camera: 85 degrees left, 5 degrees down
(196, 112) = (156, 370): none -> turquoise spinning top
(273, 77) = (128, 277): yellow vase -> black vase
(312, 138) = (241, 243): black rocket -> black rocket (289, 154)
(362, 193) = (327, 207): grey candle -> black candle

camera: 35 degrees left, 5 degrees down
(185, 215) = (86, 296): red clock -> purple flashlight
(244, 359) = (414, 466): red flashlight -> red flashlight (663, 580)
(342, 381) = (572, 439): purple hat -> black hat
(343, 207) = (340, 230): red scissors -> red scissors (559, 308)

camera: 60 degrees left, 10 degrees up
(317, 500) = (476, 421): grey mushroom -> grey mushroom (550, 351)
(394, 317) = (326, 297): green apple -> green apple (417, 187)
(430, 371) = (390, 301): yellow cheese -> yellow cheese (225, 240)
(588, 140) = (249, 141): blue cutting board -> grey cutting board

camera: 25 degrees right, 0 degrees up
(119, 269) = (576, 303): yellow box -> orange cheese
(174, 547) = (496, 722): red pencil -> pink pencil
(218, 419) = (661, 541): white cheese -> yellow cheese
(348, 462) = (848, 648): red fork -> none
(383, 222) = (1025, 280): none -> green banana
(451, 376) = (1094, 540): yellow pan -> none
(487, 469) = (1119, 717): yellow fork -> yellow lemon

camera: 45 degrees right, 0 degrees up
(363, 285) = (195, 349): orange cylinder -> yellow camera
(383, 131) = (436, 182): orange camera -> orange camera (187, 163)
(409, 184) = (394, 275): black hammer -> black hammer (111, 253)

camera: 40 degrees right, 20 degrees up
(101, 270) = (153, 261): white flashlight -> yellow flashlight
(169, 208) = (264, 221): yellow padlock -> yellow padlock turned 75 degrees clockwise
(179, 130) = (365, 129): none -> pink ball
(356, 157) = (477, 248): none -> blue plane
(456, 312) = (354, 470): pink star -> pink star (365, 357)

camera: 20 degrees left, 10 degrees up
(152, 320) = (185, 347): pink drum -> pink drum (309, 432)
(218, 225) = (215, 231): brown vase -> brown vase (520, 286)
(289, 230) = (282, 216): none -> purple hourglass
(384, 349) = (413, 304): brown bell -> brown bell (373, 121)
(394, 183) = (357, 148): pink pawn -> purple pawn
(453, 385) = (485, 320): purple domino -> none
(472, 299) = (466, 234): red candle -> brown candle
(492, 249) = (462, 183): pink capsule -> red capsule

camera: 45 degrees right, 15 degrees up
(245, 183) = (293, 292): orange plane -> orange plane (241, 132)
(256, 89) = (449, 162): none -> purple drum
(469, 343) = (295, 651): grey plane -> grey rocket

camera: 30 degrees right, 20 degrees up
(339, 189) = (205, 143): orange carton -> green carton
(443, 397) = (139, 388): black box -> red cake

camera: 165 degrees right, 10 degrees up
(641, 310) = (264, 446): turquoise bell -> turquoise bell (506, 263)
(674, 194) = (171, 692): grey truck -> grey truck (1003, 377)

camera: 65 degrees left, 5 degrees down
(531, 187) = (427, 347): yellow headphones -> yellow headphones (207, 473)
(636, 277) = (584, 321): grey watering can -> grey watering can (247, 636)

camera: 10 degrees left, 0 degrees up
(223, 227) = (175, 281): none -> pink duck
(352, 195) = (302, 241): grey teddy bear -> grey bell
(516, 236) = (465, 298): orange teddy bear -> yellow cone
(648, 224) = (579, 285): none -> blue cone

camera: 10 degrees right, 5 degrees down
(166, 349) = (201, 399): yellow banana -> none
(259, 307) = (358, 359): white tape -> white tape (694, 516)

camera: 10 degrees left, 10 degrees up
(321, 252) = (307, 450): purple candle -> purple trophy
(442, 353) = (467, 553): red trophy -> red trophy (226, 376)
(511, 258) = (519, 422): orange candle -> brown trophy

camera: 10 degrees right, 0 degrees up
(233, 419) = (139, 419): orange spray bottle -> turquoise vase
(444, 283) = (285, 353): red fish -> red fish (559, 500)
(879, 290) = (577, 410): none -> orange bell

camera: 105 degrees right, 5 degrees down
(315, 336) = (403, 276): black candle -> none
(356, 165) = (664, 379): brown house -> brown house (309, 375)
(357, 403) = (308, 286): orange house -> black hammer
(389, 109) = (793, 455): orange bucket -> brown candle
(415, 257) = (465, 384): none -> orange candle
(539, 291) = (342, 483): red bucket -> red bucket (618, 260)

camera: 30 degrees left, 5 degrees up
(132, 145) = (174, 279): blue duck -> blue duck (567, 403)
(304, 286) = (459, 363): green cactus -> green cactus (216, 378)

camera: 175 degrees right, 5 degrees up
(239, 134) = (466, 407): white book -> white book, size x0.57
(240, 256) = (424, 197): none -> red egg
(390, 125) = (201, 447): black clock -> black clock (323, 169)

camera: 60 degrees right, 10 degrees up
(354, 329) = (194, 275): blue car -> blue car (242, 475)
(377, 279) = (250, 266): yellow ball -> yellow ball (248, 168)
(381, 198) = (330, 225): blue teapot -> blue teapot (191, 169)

*-*-*

### Your assignment
Give every line of the material that includes the string "duck".

### Output of the task
(223, 227) = (175, 281): none -> pink duck
(132, 145) = (174, 279): blue duck -> blue duck (567, 403)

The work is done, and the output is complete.